● Raw data:
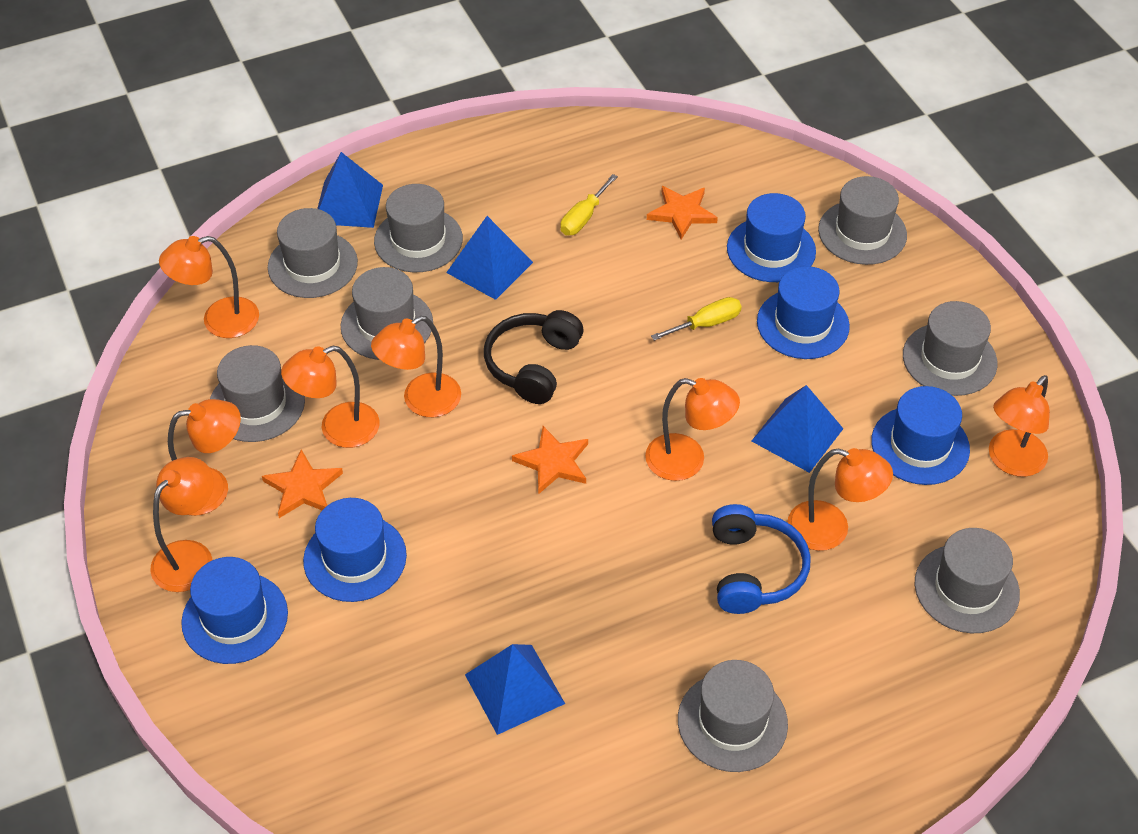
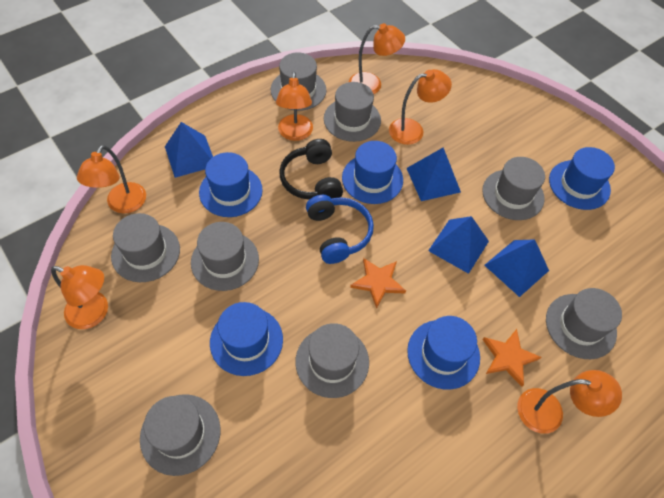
orange lamp: 8 -> 6
orange star: 3 -> 2
yellow screwdriver: 2 -> 0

● Problem description:
Print the complete listing exactly as it stands, without its pictures.

● Solution:
orange lamp: 8 -> 6
orange star: 3 -> 2
yellow screwdriver: 2 -> 0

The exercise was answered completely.